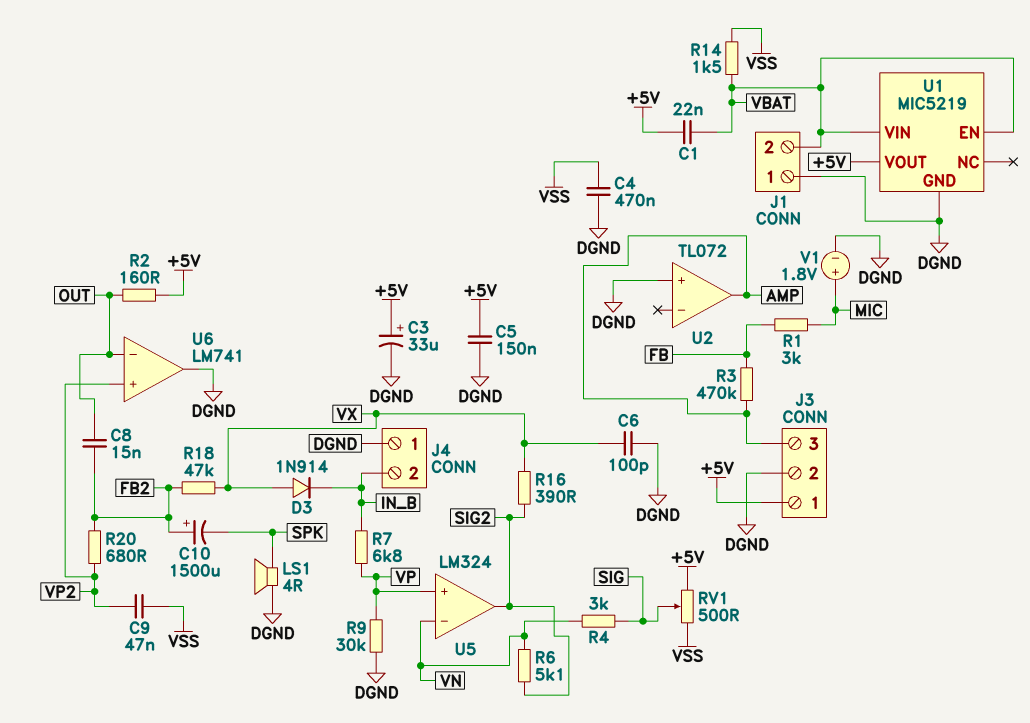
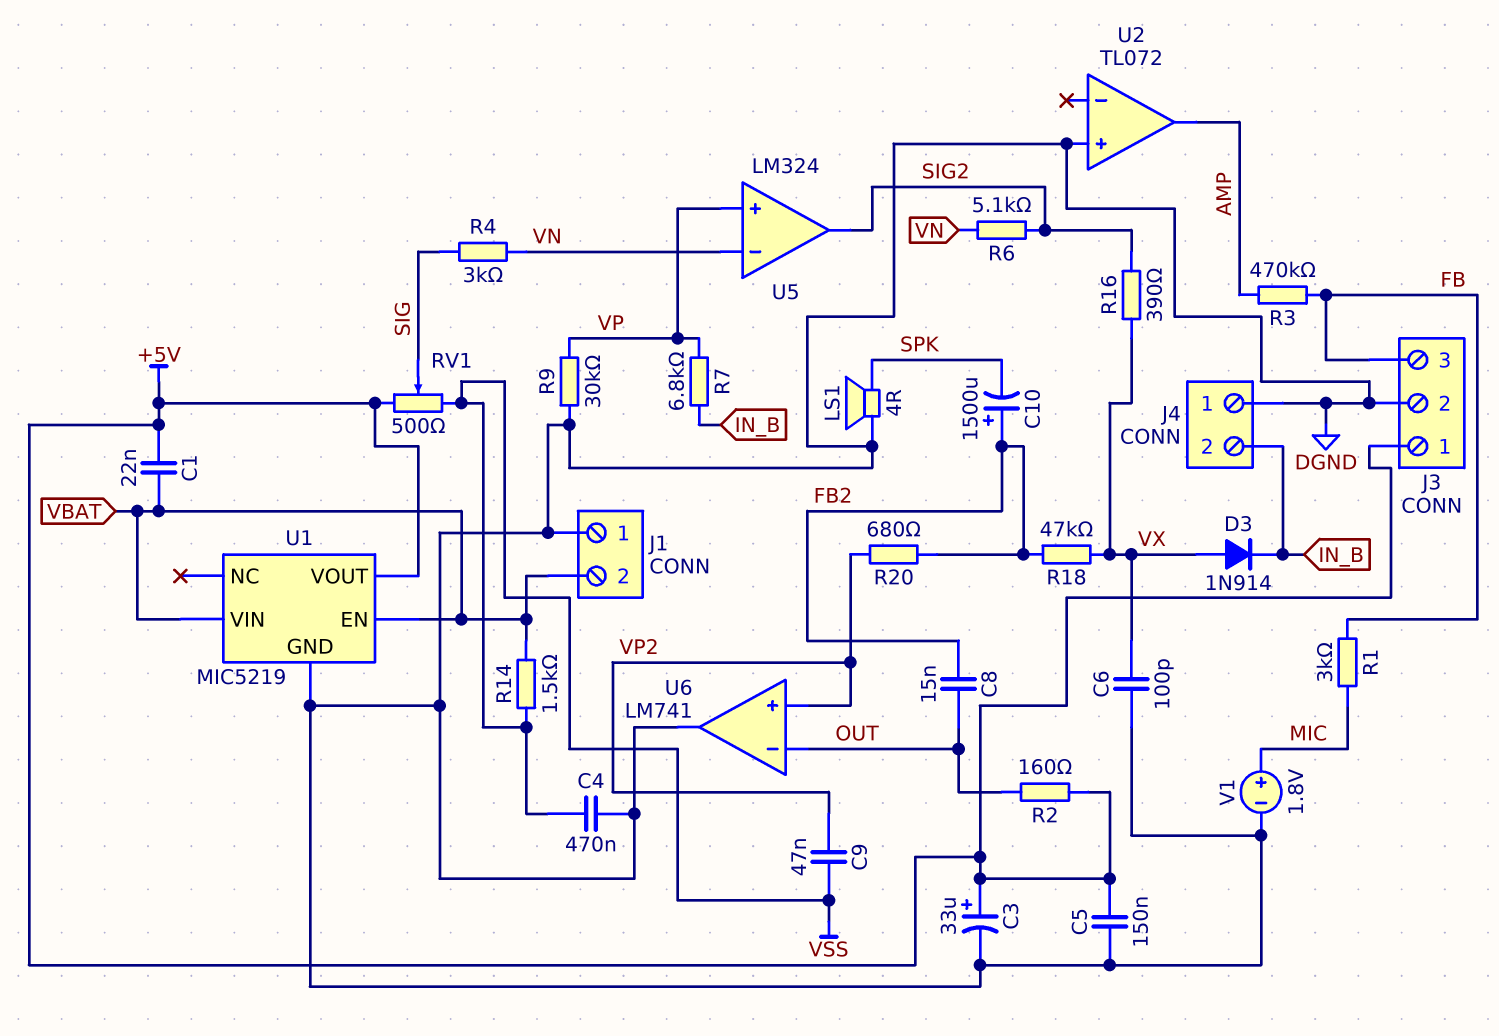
J3 pin 3: AMP -> FB

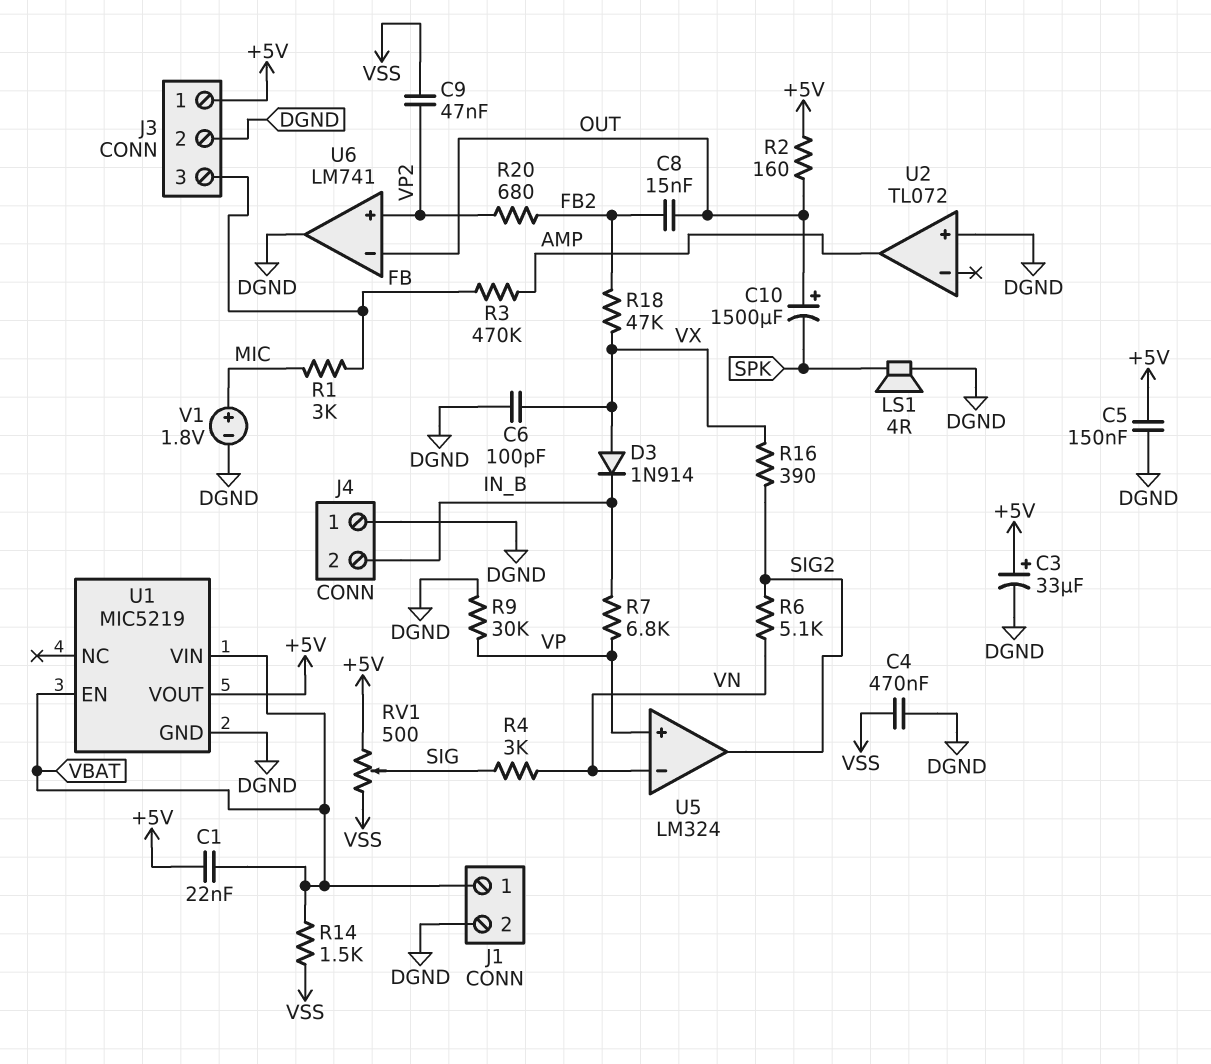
C10: 1500uF (plus FB2, minus SPK) -> 1500uF (plus OUT, minus SPK)
J1 pin 1: DGND -> VBAT
J1 pin 2: VBAT -> DGND

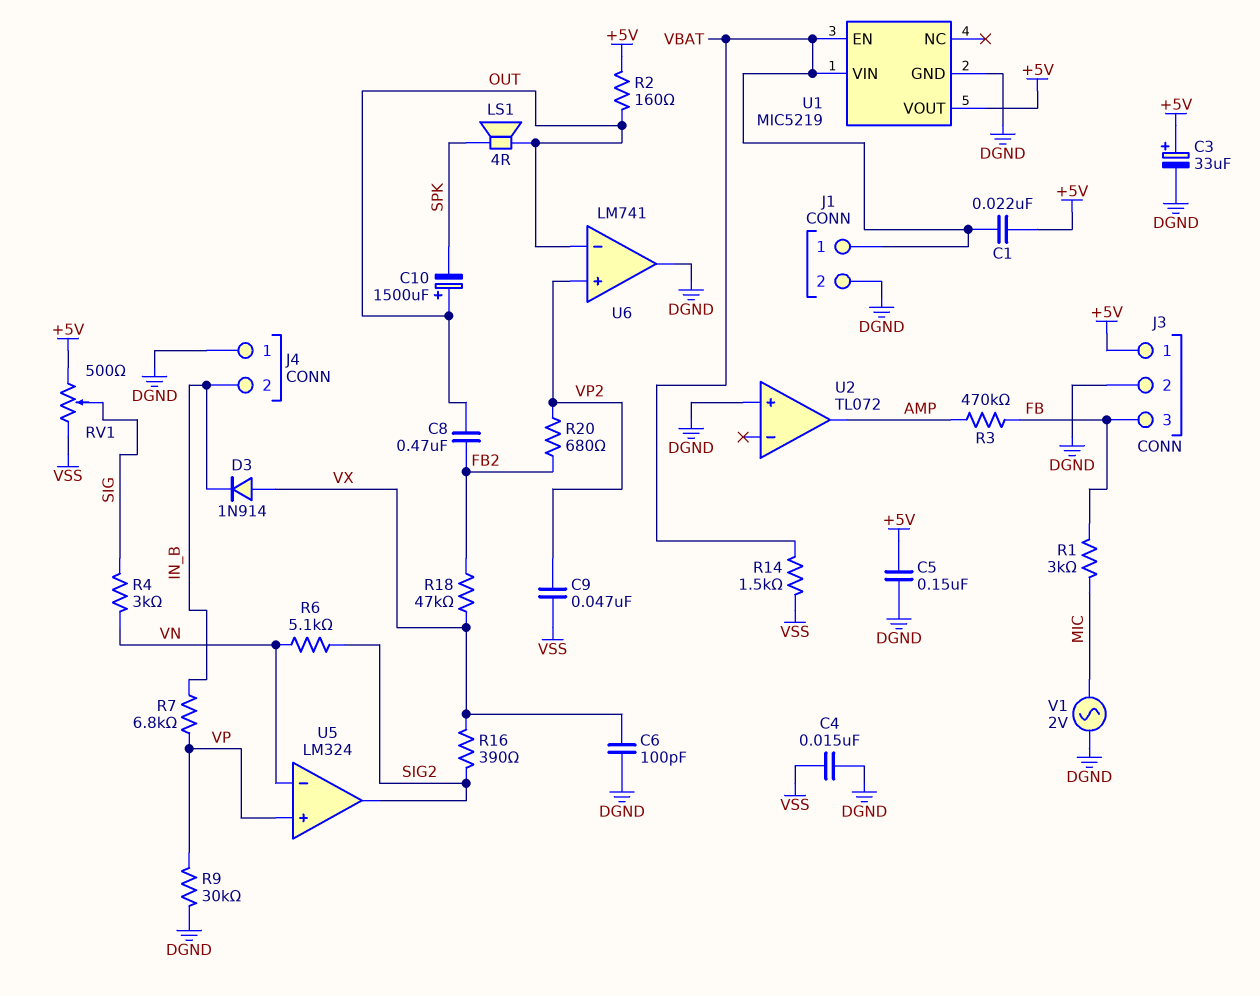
C4: 470nF (DGND, VSS) -> 15nF (DGND, VSS)
C8: 15nF (FB2, OUT) -> 470nF (FB2, OUT)
LS1: speaker 4R (DGND, SPK) -> speaker 4R (OUT, SPK)
V1: 1.8V (plus MIC, minus DGND) -> AC 2V (DGND, MIC)

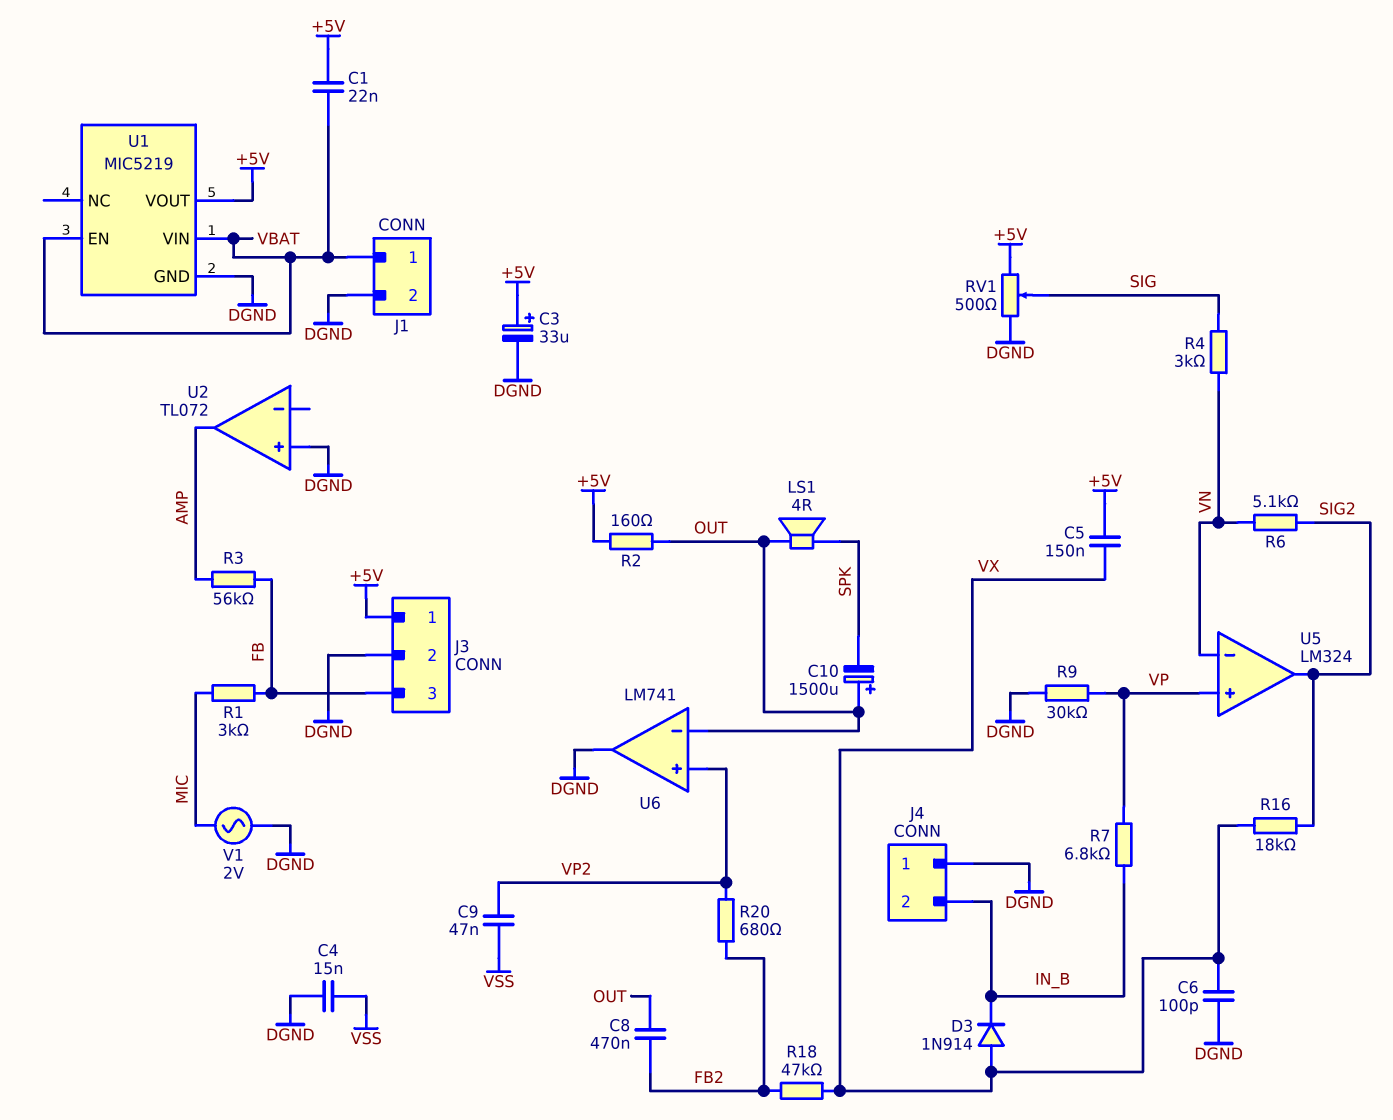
C5: 150nF (+5V, DGND) -> 150nF (+5V, VX)
R3: 470k (AMP, FB) -> 56k (AMP, FB)
R14: 1.5k (VBAT, VSS) -> none
R16: 390 (SIG2, VX) -> 18k (SIG2, VX)
RV1: 500 (+5V, VSS, wiper SIG) -> 500 (+5V, DGND, wiper SIG)

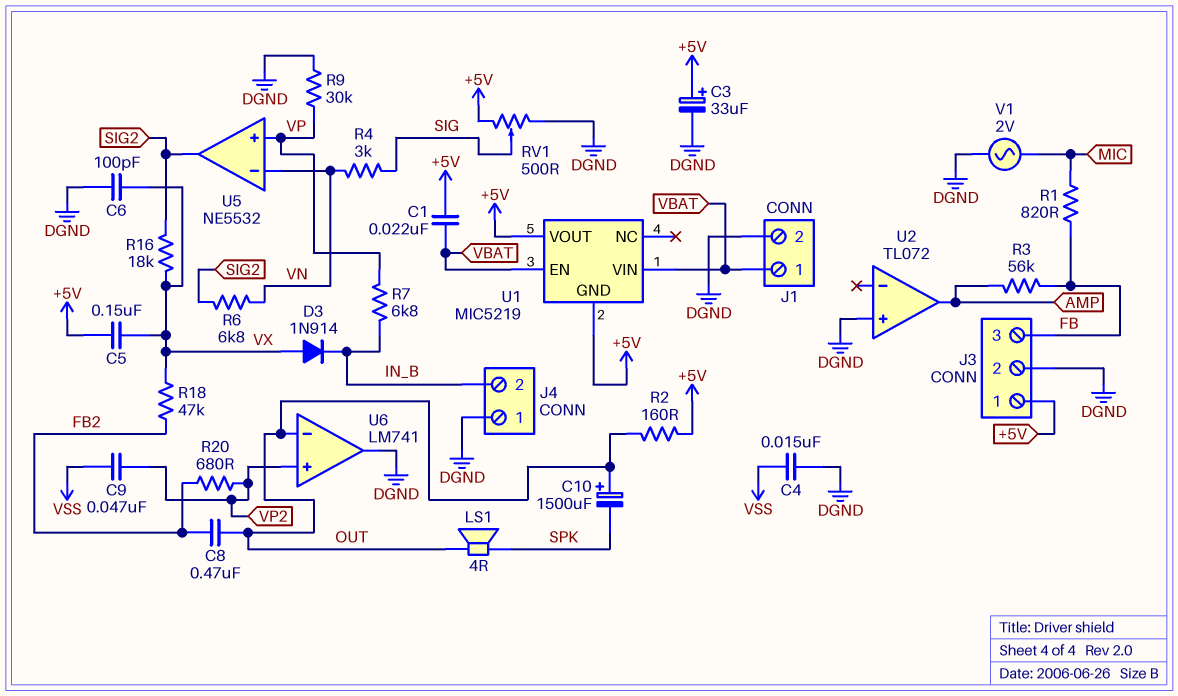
R1: 3k (FB, MIC) -> 820 (FB, MIC)
R6: 5.1k (SIG2, VN) -> 6.8k (SIG2, VN)
U1 pin GND: DGND -> +5V
U5: LM324 -> NE5532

^^^^^^^^^^^^^^^^

**Task**
Wherever the string "DGND" appears in the records, copy the whole line.

**Written answer**
J1 pin 1: DGND -> VBAT
J1 pin 2: VBAT -> DGND
C4: 470nF (DGND, VSS) -> 15nF (DGND, VSS)
LS1: speaker 4R (DGND, SPK) -> speaker 4R (OUT, SPK)
V1: 1.8V (plus MIC, minus DGND) -> AC 2V (DGND, MIC)
C5: 150nF (+5V, DGND) -> 150nF (+5V, VX)
RV1: 500 (+5V, VSS, wiper SIG) -> 500 (+5V, DGND, wiper SIG)
U1 pin GND: DGND -> +5V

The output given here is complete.